▶ Your assignment:
Among the entries below, one line contains "gray arrow: (324, 514)" and another contains "purple arrow: (216, 56) -> (145, 17), moved". Transcribe those two lines and every line between them, exactly.

* * * * *

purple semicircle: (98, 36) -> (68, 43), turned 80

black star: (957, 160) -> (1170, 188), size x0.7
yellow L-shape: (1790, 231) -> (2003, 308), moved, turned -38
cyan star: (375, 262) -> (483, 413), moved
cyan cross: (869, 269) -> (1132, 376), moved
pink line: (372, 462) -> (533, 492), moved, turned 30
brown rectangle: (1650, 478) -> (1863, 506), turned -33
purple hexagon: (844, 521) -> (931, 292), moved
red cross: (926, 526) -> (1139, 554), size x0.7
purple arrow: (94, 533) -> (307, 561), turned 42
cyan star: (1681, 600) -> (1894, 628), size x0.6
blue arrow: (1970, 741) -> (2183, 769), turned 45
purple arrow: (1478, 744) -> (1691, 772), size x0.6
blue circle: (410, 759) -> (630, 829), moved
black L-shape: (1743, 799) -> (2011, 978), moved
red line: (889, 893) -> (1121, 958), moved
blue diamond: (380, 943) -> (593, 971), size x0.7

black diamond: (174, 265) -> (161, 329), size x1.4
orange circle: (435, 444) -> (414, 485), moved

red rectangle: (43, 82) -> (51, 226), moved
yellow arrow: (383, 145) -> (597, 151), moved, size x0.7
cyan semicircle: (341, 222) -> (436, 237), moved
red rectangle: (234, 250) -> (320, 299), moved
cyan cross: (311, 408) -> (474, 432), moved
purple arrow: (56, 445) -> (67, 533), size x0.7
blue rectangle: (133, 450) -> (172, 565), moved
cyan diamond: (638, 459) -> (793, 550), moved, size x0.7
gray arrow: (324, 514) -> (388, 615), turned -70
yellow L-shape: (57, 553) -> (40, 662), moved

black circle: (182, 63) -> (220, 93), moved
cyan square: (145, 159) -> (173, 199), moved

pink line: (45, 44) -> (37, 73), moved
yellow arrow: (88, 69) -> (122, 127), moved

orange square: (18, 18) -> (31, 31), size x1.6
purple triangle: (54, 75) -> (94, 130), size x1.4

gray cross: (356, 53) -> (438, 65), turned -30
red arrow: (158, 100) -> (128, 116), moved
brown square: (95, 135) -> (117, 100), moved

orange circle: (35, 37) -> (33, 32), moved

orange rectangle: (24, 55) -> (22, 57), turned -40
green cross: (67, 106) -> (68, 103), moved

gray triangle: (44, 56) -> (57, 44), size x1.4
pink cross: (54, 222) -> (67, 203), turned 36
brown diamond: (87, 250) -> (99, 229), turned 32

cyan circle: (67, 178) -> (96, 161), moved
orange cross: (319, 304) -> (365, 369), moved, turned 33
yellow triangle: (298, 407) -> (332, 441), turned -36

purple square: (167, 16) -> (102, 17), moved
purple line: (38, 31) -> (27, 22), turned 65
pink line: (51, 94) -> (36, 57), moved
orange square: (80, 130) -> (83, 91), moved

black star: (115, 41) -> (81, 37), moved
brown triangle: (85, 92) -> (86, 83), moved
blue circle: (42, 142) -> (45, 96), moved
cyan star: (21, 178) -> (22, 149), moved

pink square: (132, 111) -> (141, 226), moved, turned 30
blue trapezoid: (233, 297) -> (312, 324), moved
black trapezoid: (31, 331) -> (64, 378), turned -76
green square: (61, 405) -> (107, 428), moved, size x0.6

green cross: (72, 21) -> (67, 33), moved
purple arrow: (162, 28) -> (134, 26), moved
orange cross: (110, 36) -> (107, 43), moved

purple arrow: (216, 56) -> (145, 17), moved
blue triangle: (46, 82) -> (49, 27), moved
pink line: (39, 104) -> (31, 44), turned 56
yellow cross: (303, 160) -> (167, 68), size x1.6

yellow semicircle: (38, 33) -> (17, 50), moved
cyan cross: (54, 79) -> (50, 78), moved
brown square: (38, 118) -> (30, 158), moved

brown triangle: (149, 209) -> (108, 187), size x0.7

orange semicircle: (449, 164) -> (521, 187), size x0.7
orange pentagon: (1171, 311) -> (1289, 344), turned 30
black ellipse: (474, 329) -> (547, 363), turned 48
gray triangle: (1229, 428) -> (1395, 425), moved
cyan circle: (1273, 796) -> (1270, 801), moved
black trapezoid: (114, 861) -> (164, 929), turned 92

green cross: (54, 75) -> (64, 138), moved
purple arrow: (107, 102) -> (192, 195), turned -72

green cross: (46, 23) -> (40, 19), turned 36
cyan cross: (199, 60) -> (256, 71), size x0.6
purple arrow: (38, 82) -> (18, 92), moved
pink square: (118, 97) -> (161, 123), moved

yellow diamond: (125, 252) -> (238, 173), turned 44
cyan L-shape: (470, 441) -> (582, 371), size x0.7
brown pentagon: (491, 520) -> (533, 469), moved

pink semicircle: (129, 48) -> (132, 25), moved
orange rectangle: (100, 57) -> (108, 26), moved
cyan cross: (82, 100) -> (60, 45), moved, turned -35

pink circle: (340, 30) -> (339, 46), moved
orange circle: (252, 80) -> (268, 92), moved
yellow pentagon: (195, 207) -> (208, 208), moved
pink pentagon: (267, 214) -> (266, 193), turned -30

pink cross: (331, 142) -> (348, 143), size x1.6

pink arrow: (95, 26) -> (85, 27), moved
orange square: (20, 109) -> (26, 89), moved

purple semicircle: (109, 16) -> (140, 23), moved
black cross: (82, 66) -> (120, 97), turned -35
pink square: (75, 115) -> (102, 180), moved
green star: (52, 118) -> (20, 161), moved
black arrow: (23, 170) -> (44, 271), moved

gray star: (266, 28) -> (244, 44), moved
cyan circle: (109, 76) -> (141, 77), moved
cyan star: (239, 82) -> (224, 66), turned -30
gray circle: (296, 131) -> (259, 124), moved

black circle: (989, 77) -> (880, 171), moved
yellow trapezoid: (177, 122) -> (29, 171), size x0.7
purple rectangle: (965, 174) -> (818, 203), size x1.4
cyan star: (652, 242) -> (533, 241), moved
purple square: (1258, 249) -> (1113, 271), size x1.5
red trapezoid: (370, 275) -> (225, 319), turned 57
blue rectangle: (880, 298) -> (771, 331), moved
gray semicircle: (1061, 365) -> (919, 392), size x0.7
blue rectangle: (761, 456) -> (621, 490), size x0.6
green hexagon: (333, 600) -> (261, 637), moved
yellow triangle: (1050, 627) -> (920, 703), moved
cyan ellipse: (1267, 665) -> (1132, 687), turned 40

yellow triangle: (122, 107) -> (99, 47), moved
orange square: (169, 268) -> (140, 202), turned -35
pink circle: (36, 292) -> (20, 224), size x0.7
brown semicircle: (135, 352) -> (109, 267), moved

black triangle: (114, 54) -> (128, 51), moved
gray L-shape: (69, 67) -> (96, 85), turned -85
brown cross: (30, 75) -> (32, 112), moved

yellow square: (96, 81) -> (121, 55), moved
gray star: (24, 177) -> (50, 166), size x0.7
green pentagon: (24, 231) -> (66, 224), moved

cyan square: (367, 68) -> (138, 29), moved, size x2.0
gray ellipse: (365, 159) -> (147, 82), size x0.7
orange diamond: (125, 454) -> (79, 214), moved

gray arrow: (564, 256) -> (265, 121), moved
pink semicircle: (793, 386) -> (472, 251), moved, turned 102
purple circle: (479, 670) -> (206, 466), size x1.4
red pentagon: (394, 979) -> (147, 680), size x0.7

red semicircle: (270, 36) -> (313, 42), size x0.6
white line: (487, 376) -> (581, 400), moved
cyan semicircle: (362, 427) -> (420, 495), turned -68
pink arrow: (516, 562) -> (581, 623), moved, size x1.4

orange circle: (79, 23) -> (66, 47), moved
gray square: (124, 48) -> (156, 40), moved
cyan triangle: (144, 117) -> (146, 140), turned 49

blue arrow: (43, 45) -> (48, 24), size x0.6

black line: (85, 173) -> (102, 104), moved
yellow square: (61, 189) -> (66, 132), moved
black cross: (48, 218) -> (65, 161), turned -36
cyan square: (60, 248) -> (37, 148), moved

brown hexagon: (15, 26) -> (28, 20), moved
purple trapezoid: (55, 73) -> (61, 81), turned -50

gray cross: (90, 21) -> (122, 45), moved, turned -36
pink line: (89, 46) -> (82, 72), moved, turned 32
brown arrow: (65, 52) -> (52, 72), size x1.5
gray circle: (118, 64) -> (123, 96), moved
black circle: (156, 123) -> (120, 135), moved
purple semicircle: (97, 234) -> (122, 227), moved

* * * * *

▶ Result of this exercise:
gray arrow: (324, 514) -> (388, 615), turned -70
yellow L-shape: (57, 553) -> (40, 662), moved

black circle: (182, 63) -> (220, 93), moved
cyan square: (145, 159) -> (173, 199), moved

pink line: (45, 44) -> (37, 73), moved
yellow arrow: (88, 69) -> (122, 127), moved

orange square: (18, 18) -> (31, 31), size x1.6
purple triangle: (54, 75) -> (94, 130), size x1.4

gray cross: (356, 53) -> (438, 65), turned -30
red arrow: (158, 100) -> (128, 116), moved
brown square: (95, 135) -> (117, 100), moved

orange circle: (35, 37) -> (33, 32), moved

orange rectangle: (24, 55) -> (22, 57), turned -40
green cross: (67, 106) -> (68, 103), moved

gray triangle: (44, 56) -> (57, 44), size x1.4
pink cross: (54, 222) -> (67, 203), turned 36
brown diamond: (87, 250) -> (99, 229), turned 32

cyan circle: (67, 178) -> (96, 161), moved
orange cross: (319, 304) -> (365, 369), moved, turned 33
yellow triangle: (298, 407) -> (332, 441), turned -36

purple square: (167, 16) -> (102, 17), moved
purple line: (38, 31) -> (27, 22), turned 65
pink line: (51, 94) -> (36, 57), moved
orange square: (80, 130) -> (83, 91), moved

black star: (115, 41) -> (81, 37), moved
brown triangle: (85, 92) -> (86, 83), moved
blue circle: (42, 142) -> (45, 96), moved
cyan star: (21, 178) -> (22, 149), moved

pink square: (132, 111) -> (141, 226), moved, turned 30
blue trapezoid: (233, 297) -> (312, 324), moved
black trapezoid: (31, 331) -> (64, 378), turned -76
green square: (61, 405) -> (107, 428), moved, size x0.6

green cross: (72, 21) -> (67, 33), moved
purple arrow: (162, 28) -> (134, 26), moved
orange cross: (110, 36) -> (107, 43), moved

purple arrow: (216, 56) -> (145, 17), moved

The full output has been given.